YOUR GOAL:
Transcribe word for word the lines below from the line with "turquoise boat [495,238,548,318]" through the line with "turquoise bottle [440,267,480,367]", ends included.

ENTRIES SHOWN:
········

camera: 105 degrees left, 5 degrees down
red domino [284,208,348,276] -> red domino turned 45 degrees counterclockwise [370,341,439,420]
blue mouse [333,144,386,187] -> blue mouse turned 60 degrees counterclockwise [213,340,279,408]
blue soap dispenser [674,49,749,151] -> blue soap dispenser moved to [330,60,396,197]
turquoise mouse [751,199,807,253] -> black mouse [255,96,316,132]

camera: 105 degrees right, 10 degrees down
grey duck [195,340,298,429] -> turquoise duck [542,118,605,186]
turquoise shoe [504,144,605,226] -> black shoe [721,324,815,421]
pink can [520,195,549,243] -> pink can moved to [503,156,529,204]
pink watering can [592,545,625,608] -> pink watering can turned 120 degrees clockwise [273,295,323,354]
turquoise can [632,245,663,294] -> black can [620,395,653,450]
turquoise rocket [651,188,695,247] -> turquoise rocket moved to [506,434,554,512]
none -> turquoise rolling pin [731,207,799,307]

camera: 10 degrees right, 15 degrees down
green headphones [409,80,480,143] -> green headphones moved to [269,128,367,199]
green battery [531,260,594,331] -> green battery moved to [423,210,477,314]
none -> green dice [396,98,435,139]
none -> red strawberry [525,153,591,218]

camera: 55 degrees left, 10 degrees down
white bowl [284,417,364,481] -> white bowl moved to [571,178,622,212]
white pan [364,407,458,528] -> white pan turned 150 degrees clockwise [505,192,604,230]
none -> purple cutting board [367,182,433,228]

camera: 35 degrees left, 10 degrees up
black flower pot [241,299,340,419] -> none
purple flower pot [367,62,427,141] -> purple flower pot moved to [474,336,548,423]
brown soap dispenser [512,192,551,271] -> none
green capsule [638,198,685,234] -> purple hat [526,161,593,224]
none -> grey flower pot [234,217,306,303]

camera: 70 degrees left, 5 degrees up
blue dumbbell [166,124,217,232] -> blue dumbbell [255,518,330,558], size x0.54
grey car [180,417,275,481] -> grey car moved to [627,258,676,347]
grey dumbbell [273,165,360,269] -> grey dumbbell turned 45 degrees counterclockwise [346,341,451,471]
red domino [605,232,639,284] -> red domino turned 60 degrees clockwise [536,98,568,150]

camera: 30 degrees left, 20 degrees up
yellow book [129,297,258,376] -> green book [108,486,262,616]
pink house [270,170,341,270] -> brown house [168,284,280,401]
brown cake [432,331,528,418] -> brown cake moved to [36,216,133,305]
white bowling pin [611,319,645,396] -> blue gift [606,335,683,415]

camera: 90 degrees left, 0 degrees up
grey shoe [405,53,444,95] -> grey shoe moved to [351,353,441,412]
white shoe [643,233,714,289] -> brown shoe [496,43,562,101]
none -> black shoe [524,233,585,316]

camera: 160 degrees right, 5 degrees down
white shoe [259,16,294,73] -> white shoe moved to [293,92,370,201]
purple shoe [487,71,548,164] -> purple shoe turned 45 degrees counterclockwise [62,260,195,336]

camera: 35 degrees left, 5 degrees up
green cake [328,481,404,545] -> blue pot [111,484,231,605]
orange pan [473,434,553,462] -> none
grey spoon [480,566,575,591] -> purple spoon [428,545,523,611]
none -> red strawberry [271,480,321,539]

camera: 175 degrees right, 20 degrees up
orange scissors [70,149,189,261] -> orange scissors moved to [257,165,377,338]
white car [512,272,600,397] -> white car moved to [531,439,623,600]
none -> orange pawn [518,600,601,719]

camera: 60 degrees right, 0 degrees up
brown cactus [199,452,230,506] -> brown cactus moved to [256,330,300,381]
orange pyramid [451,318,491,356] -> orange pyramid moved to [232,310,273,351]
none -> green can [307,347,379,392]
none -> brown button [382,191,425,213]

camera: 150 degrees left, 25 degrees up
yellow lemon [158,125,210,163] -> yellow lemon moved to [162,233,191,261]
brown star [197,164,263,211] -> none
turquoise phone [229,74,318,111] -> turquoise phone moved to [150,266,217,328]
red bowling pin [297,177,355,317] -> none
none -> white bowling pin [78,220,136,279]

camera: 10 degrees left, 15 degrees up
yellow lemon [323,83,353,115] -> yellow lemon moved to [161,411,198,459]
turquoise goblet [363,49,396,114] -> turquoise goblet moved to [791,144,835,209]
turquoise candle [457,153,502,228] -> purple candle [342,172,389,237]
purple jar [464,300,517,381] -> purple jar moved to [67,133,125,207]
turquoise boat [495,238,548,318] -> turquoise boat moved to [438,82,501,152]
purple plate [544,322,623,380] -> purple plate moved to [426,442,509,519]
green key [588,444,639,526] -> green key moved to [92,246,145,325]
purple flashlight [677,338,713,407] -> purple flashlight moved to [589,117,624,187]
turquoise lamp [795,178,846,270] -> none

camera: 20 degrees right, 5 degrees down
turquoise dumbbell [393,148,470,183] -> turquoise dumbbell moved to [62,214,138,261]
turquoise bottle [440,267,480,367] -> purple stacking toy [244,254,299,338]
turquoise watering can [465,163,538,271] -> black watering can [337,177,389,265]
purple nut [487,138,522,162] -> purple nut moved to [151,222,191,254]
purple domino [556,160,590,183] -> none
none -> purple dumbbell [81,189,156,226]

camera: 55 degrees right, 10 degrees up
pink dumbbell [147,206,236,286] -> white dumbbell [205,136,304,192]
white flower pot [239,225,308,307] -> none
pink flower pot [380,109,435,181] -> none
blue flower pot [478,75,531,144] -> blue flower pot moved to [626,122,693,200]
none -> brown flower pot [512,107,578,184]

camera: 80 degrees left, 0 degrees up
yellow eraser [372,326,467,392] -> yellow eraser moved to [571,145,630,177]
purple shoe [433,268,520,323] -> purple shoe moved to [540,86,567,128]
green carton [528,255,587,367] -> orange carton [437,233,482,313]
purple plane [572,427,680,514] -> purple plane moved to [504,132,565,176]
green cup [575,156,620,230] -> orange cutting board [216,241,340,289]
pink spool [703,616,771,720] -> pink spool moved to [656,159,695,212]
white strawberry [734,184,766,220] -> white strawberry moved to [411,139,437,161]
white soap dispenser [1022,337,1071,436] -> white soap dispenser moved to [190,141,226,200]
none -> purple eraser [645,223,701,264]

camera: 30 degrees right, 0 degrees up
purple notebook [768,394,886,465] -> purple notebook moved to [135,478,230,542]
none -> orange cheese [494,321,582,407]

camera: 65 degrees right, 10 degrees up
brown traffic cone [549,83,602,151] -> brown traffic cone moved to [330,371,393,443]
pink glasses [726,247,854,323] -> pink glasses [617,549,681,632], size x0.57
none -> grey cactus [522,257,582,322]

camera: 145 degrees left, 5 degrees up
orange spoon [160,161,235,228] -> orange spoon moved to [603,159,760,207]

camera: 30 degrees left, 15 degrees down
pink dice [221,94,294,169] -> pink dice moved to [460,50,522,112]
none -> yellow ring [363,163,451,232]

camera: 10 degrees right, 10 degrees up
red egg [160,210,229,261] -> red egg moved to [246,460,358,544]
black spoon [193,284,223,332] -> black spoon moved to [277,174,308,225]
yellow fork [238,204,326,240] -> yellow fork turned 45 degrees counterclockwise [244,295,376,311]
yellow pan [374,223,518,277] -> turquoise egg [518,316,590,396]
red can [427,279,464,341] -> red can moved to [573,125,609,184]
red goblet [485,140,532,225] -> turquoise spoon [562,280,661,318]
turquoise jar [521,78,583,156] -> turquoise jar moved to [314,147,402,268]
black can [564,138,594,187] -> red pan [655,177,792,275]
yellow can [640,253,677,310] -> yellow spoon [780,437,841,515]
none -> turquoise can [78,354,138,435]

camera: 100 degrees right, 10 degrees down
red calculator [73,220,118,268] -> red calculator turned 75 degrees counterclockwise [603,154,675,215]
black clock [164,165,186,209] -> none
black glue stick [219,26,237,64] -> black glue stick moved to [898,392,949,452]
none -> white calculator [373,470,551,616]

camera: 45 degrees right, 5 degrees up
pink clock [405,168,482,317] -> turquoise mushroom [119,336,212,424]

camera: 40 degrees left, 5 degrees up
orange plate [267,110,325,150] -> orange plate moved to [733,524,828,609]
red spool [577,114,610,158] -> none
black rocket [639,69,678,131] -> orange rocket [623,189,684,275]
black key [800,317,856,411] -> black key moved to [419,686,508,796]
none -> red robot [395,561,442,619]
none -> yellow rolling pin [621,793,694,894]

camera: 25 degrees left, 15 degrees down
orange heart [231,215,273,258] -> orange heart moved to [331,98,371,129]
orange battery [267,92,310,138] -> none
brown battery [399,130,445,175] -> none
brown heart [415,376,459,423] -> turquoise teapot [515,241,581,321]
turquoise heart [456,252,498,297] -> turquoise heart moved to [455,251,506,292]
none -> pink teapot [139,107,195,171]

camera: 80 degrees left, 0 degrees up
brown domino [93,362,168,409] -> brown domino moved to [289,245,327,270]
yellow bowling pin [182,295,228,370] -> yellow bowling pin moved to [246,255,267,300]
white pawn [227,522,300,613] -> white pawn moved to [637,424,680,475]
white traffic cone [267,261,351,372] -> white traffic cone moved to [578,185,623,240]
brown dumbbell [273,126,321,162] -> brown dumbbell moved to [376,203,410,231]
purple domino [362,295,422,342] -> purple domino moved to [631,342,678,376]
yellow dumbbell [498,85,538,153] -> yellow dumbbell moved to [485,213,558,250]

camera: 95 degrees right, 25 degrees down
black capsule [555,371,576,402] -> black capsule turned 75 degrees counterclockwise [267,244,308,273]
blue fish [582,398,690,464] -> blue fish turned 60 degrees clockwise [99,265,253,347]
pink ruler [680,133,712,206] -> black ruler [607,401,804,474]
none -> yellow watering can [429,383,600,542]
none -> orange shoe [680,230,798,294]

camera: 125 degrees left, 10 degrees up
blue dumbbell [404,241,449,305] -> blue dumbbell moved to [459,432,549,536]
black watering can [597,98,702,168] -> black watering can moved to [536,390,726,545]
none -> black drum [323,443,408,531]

········

TASK ANSWER:
turquoise boat [495,238,548,318] -> turquoise boat moved to [438,82,501,152]
purple plate [544,322,623,380] -> purple plate moved to [426,442,509,519]
green key [588,444,639,526] -> green key moved to [92,246,145,325]
purple flashlight [677,338,713,407] -> purple flashlight moved to [589,117,624,187]
turquoise lamp [795,178,846,270] -> none

camera: 20 degrees right, 5 degrees down
turquoise dumbbell [393,148,470,183] -> turquoise dumbbell moved to [62,214,138,261]
turquoise bottle [440,267,480,367] -> purple stacking toy [244,254,299,338]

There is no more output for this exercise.